Do not include the pictures; repeat the rest of the data exactly.

◆ RAW DATA:
***
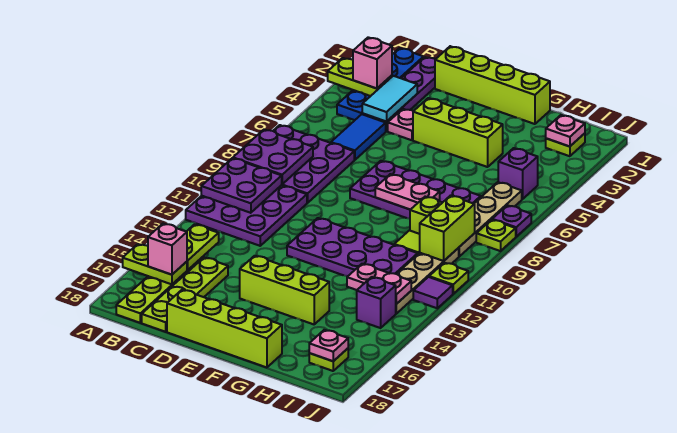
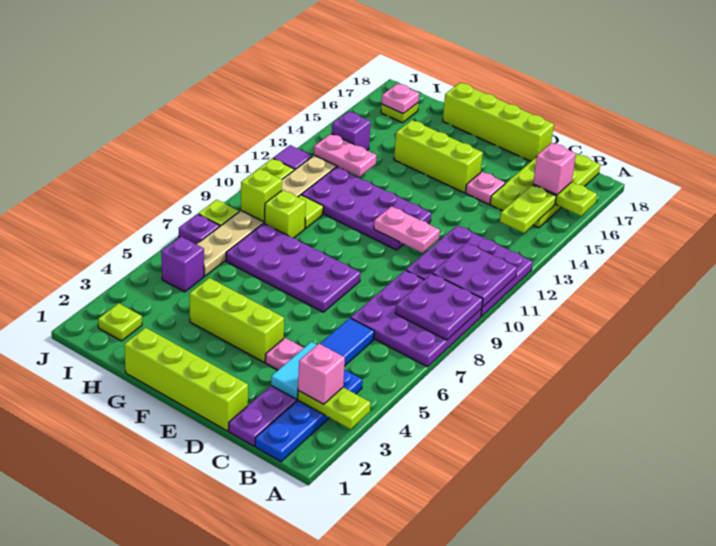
pink plate F8:G8 level 2 -> pink plate D11:E11 level 2
pink plate I2 level 2 -> pink plate D15 level 1
lime brick I9:I10 level 2 -> lime brick I9 level 2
***
◆ FINISHED TASK:
pink plate F8:G8 level 2 -> pink plate D11:E11 level 2
pink plate I2 level 2 -> pink plate D15 level 1
lime brick I9:I10 level 2 -> lime brick I9 level 2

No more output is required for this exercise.